▸ Exercise data:
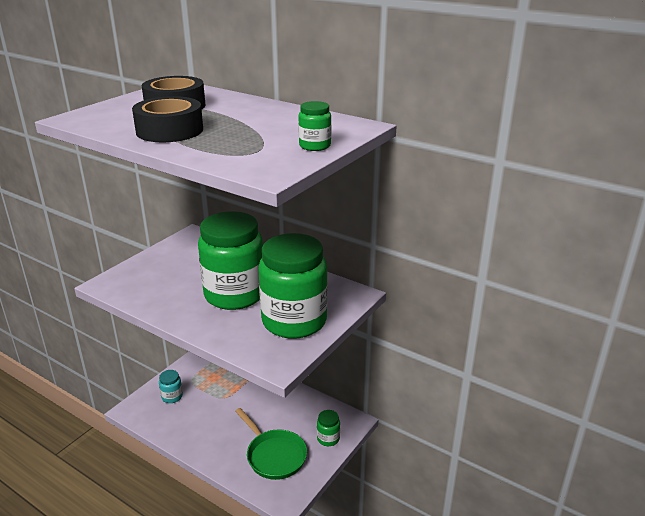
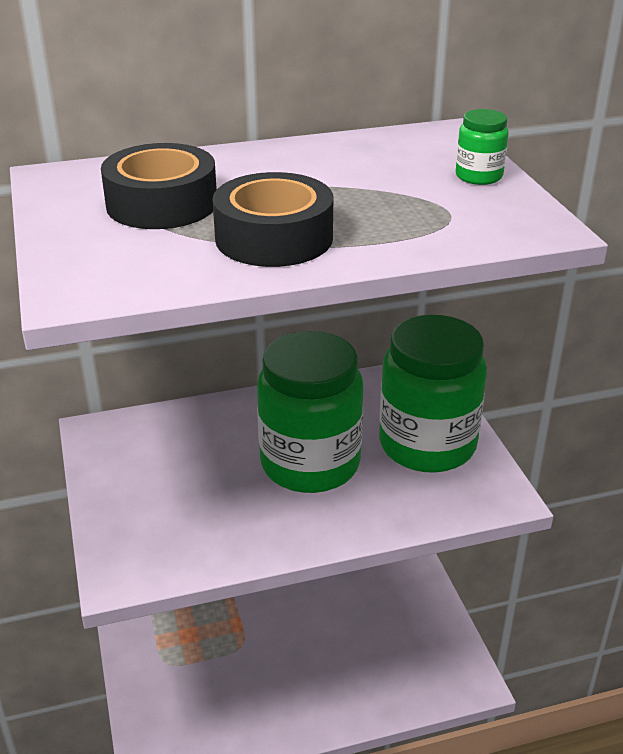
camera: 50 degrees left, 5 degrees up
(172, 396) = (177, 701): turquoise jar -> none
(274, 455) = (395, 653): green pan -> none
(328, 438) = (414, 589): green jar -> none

▸ Your assignment:
Repeat exactly the lines of the material from the one with "(172, 396) = (177, 701): turquoise" through the end, both the first and the last included.

▸ Solution to this problem:
(172, 396) = (177, 701): turquoise jar -> none
(274, 455) = (395, 653): green pan -> none
(328, 438) = (414, 589): green jar -> none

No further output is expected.